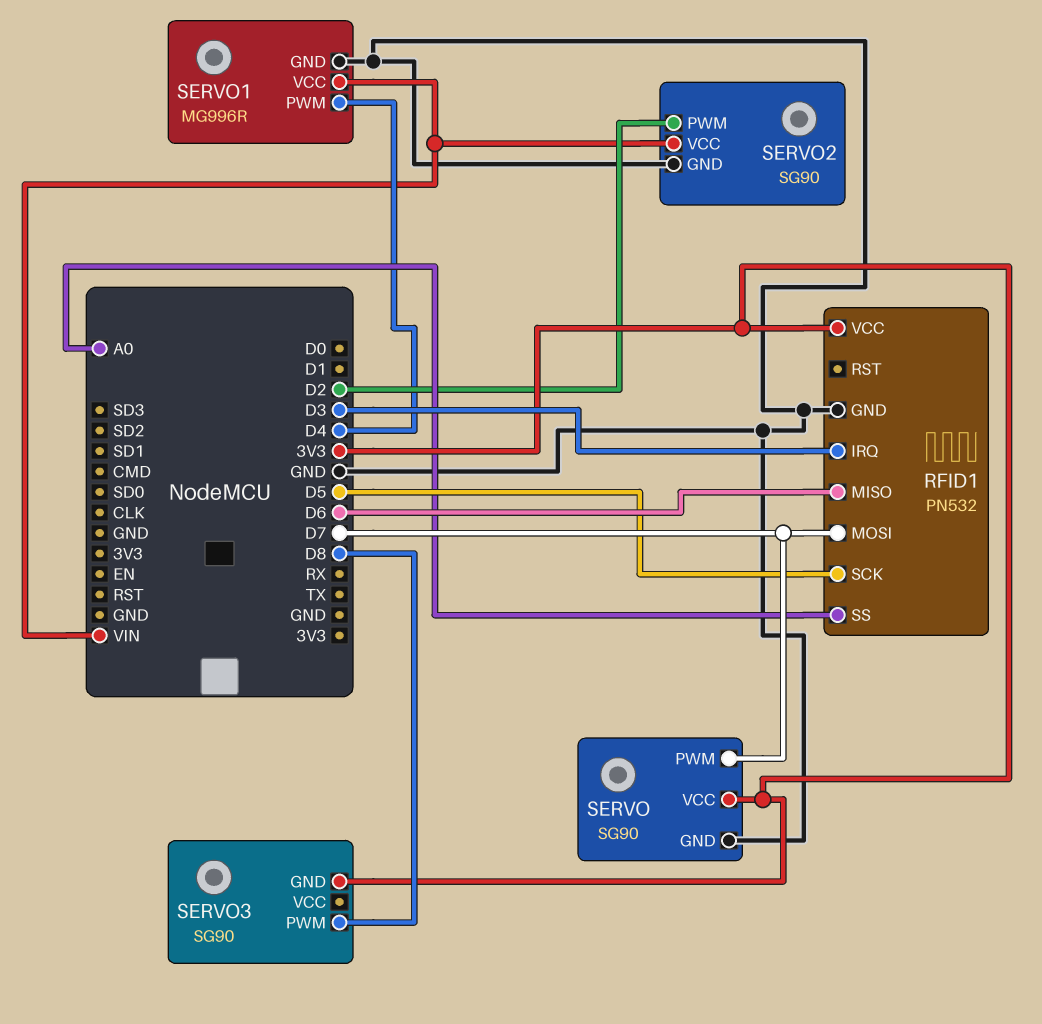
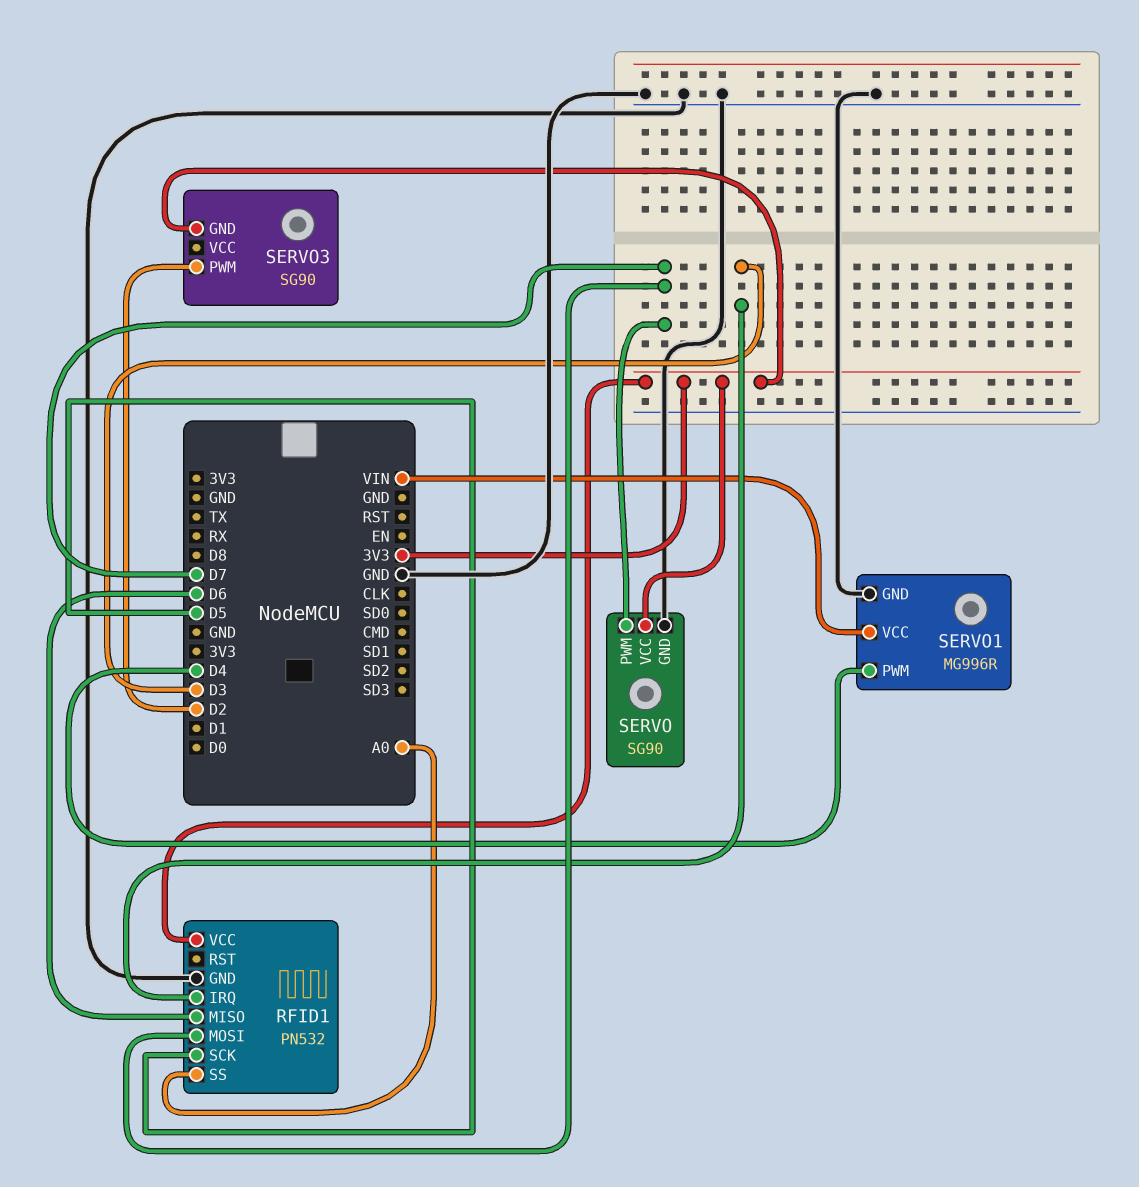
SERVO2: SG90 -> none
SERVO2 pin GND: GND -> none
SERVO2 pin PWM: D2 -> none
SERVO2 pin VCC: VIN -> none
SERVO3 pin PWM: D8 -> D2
○ ○ ○ ○ ○
▸ Action item:
Print the entries again exactly as they appear above. Do not print the pictures.

▸ Exercise output:
SERVO2: SG90 -> none
SERVO2 pin GND: GND -> none
SERVO2 pin PWM: D2 -> none
SERVO2 pin VCC: VIN -> none
SERVO3 pin PWM: D8 -> D2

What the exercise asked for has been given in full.